Wherever a picture appears in the listing below, leave it out and reproduce the rest exactly.

——

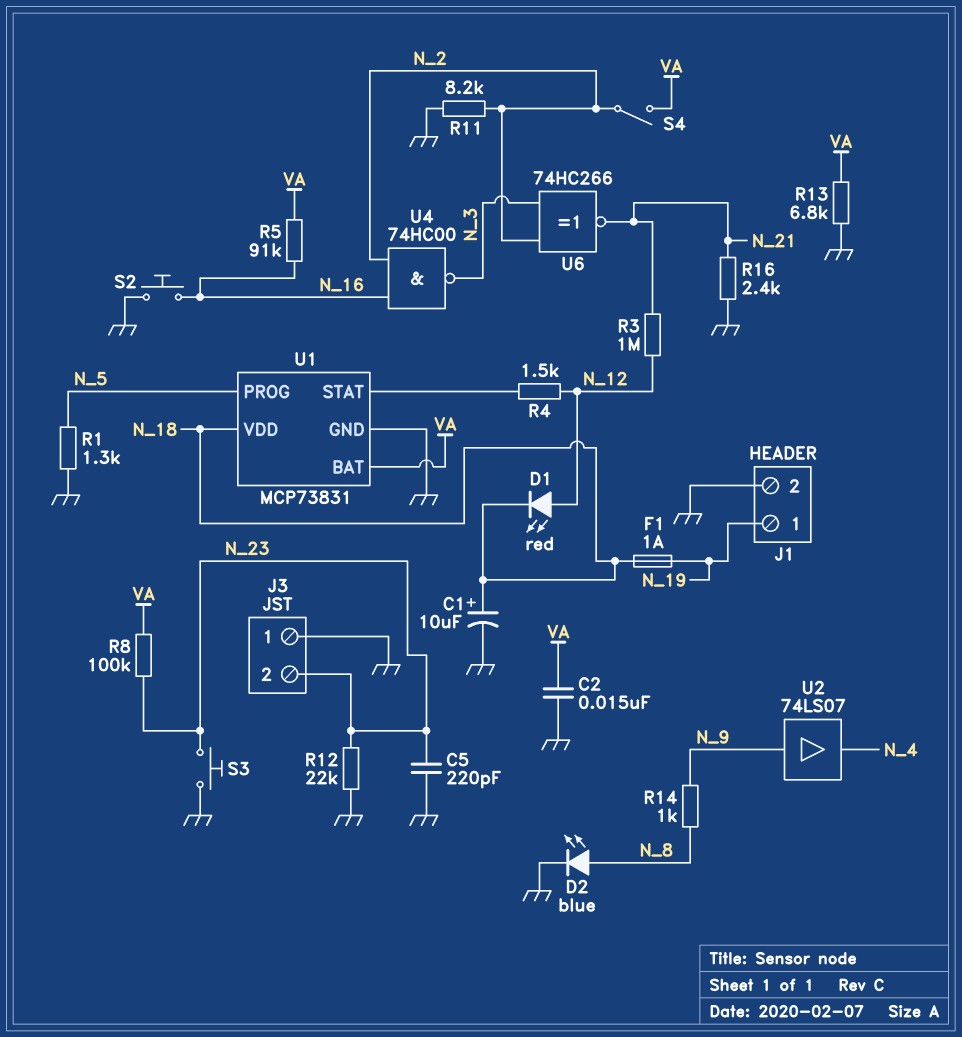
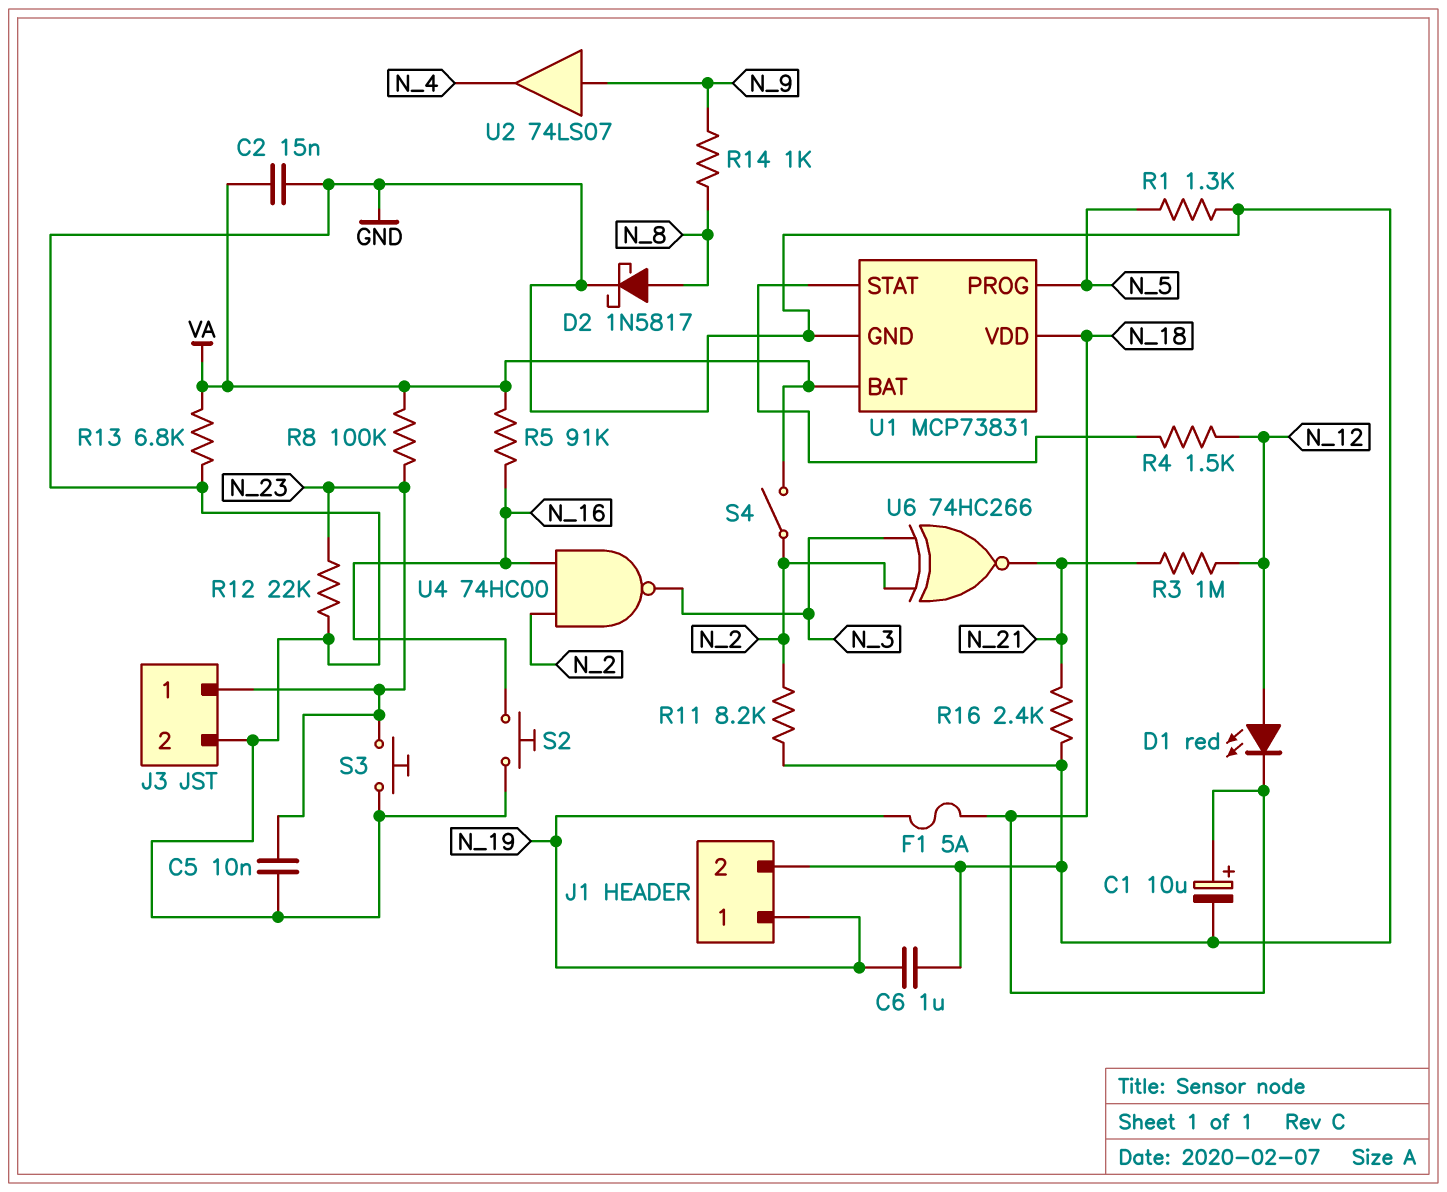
C5: 220pF (GND, N_23) -> 10nF (GND, N_23)
C6: none -> 1uF (GND, N_19)
D2: LED blue (A N_8, K GND) -> schottky 1N5817 (A N_8, K GND)
F1: 1A (N_18, N_19) -> 5A (N_18, N_19)
J3 pin 1: GND -> N_23
J3 pin 2: N_23 -> GND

——

- _Exercise answer_
C5: 220pF (GND, N_23) -> 10nF (GND, N_23)
C6: none -> 1uF (GND, N_19)
D2: LED blue (A N_8, K GND) -> schottky 1N5817 (A N_8, K GND)
F1: 1A (N_18, N_19) -> 5A (N_18, N_19)
J3 pin 1: GND -> N_23
J3 pin 2: N_23 -> GND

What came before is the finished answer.